[The task]: What lines in the records below include the word "white"? Return each one.

[Data shown]:
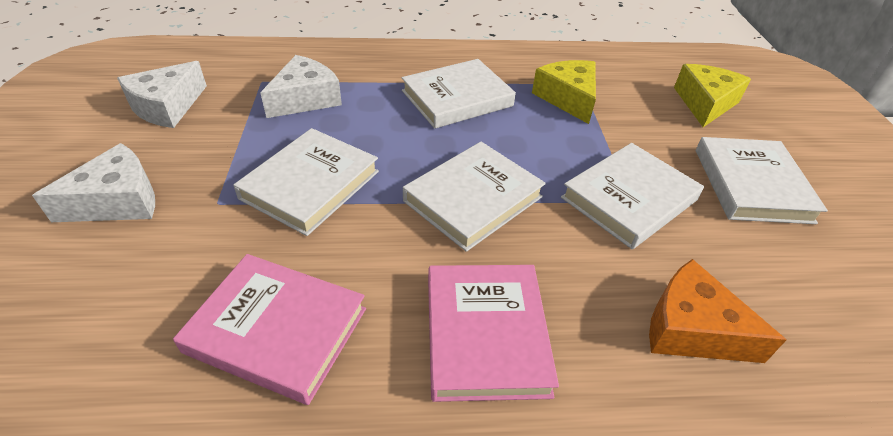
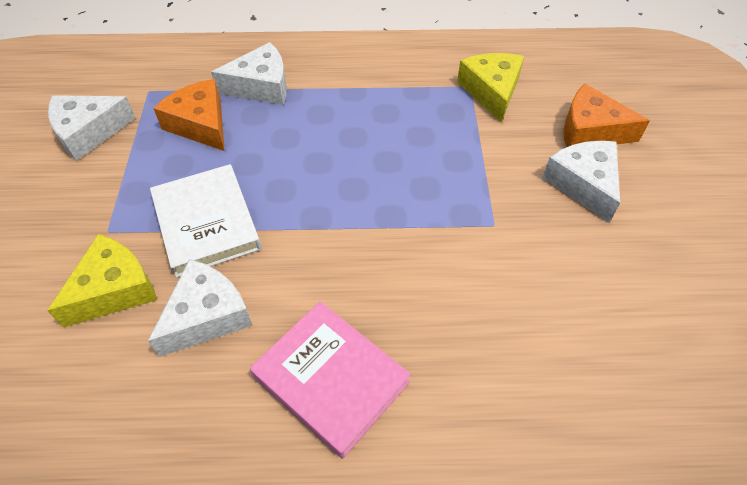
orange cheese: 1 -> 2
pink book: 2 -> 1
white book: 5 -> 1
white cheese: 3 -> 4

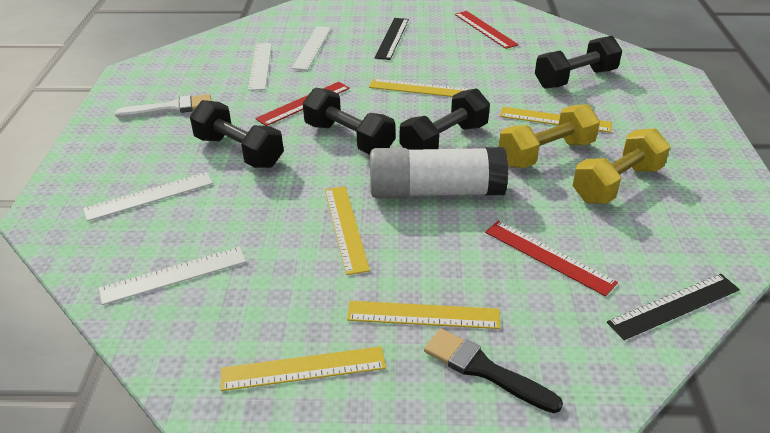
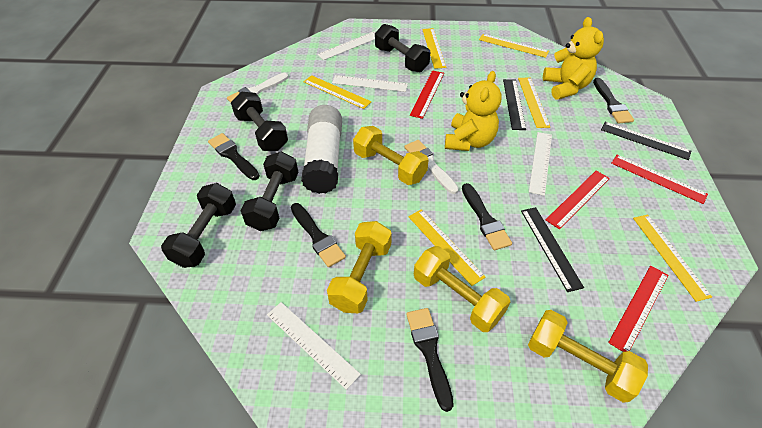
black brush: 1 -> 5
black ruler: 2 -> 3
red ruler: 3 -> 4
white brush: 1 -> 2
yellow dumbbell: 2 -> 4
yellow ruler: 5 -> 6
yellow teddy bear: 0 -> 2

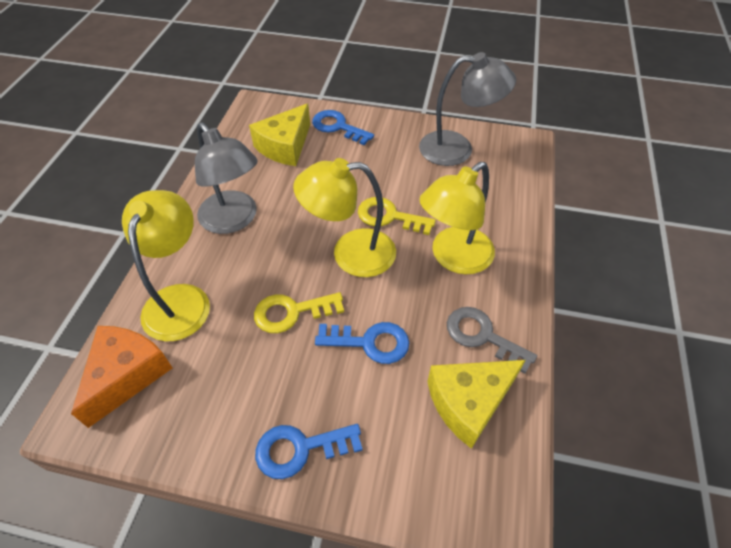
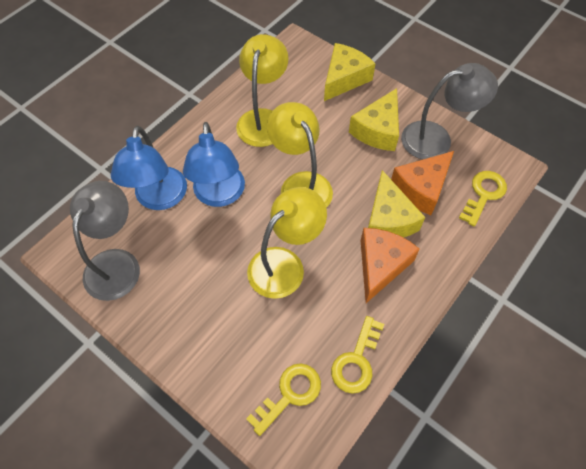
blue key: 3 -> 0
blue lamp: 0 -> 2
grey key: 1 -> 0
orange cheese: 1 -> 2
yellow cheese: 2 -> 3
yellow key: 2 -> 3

---

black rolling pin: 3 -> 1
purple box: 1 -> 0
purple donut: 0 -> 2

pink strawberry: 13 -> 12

==

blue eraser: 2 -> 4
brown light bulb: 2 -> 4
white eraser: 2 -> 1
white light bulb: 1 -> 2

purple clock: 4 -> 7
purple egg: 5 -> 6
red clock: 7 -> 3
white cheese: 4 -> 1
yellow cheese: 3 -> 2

[Completed exercise]:
white book: 5 -> 1
white cheese: 3 -> 4
white brush: 1 -> 2
white eraser: 2 -> 1
white light bulb: 1 -> 2
white cheese: 4 -> 1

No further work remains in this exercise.